### Extracted entries
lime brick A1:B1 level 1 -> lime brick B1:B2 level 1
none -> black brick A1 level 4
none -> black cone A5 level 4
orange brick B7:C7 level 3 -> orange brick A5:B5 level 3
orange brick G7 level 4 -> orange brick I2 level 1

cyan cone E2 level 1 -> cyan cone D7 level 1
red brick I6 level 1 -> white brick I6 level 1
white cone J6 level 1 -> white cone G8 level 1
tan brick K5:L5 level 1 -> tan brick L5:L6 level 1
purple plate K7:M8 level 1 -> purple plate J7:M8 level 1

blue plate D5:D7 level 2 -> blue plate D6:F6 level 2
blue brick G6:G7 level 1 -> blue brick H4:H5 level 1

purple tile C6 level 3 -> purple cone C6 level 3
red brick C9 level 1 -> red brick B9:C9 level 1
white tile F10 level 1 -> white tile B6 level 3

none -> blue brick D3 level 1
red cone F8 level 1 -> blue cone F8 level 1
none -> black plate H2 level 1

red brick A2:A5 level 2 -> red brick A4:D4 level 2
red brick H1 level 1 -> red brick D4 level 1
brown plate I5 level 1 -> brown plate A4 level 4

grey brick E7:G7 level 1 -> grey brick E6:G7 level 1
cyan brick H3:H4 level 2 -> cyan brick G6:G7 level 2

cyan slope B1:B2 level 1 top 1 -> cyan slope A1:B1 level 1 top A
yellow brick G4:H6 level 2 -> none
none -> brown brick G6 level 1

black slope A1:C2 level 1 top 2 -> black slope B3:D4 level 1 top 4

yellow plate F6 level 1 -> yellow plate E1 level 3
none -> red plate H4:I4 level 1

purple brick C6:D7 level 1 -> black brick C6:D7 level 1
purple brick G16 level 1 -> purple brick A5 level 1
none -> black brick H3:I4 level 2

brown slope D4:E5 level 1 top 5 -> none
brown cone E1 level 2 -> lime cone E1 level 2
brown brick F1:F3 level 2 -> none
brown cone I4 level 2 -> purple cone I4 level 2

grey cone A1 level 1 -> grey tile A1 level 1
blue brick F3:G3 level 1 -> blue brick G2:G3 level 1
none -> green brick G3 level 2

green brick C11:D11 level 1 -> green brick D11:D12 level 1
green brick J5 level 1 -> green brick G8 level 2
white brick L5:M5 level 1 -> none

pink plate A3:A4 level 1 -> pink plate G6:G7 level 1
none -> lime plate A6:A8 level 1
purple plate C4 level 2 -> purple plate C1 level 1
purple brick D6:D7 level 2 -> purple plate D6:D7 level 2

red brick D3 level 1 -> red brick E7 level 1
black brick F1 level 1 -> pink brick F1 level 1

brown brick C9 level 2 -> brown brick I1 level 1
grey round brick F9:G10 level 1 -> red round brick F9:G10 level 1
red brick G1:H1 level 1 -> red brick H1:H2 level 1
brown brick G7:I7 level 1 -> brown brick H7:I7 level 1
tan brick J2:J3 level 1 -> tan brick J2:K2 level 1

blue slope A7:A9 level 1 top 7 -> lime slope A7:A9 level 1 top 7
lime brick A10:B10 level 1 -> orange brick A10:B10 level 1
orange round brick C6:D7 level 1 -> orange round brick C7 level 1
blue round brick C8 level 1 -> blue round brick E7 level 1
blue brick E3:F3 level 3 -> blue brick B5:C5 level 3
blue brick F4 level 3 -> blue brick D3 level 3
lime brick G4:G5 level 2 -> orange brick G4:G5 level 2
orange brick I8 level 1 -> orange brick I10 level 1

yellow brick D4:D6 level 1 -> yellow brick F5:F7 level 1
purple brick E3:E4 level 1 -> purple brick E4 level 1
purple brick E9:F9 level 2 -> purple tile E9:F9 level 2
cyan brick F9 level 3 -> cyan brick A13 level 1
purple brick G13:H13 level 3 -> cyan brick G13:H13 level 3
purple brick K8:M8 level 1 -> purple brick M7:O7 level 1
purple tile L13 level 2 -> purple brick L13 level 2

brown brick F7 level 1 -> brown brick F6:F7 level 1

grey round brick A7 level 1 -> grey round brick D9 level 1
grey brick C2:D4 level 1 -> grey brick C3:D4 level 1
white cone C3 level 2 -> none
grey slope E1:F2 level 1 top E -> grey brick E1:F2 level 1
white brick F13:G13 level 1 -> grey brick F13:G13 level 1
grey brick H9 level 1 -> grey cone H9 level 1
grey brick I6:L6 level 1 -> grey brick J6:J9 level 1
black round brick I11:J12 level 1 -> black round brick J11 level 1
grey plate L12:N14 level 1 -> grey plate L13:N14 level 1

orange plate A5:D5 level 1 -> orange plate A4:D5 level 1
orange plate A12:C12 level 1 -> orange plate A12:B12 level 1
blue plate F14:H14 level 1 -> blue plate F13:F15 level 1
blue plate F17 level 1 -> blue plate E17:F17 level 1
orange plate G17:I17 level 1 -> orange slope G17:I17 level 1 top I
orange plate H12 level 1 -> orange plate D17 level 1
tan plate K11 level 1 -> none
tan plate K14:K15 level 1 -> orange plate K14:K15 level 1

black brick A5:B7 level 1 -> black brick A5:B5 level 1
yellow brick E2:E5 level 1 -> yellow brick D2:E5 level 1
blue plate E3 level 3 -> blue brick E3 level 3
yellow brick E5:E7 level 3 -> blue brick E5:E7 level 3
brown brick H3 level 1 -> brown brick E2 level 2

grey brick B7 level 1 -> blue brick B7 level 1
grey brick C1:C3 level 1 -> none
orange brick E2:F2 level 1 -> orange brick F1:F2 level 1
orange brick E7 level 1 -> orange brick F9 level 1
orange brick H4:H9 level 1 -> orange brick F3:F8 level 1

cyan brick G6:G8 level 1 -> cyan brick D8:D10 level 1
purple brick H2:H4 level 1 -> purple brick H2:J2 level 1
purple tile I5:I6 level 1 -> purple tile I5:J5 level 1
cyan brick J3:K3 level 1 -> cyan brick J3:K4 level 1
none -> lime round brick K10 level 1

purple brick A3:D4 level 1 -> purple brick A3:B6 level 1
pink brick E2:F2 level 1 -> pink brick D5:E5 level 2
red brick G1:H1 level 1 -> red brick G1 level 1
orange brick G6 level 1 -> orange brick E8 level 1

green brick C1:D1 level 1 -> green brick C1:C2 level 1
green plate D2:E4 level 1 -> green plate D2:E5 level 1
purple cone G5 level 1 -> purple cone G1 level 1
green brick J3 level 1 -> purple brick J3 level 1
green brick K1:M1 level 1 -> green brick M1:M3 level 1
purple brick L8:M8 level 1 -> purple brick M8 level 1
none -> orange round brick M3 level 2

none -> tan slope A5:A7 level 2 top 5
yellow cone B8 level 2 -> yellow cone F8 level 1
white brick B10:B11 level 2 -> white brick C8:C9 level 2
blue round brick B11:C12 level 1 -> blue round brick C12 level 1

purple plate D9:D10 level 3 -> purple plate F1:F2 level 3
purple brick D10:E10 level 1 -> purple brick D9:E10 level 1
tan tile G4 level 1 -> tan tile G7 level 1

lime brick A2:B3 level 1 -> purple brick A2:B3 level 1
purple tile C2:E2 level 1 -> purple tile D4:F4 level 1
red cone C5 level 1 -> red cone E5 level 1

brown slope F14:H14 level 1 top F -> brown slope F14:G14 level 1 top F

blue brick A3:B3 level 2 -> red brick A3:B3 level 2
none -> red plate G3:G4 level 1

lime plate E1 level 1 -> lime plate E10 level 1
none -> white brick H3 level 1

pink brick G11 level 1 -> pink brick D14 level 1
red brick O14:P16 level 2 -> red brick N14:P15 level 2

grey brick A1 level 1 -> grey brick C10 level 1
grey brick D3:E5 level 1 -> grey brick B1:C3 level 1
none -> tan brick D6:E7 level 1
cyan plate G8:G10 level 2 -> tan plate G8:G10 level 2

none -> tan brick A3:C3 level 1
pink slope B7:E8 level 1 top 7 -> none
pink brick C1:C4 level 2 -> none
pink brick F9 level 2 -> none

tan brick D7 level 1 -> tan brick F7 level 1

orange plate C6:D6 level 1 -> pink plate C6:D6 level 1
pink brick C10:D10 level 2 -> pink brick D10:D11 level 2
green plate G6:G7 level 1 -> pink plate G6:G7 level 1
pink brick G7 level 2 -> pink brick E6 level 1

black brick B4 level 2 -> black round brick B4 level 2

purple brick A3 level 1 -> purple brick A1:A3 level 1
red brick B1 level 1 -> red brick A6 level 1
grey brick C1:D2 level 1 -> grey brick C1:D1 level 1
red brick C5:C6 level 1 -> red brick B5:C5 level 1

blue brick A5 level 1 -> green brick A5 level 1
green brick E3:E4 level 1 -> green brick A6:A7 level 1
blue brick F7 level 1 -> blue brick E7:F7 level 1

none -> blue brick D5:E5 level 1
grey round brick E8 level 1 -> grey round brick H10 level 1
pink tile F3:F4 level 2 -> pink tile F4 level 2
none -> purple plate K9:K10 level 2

### Your goal
Reproduce exactly the entries above, limited to the lines from the one with "none -> tan brick A3:C3 level 1" through the one with "pink brick G7", both included.

### Solution to this task
none -> tan brick A3:C3 level 1
pink slope B7:E8 level 1 top 7 -> none
pink brick C1:C4 level 2 -> none
pink brick F9 level 2 -> none

tan brick D7 level 1 -> tan brick F7 level 1

orange plate C6:D6 level 1 -> pink plate C6:D6 level 1
pink brick C10:D10 level 2 -> pink brick D10:D11 level 2
green plate G6:G7 level 1 -> pink plate G6:G7 level 1
pink brick G7 level 2 -> pink brick E6 level 1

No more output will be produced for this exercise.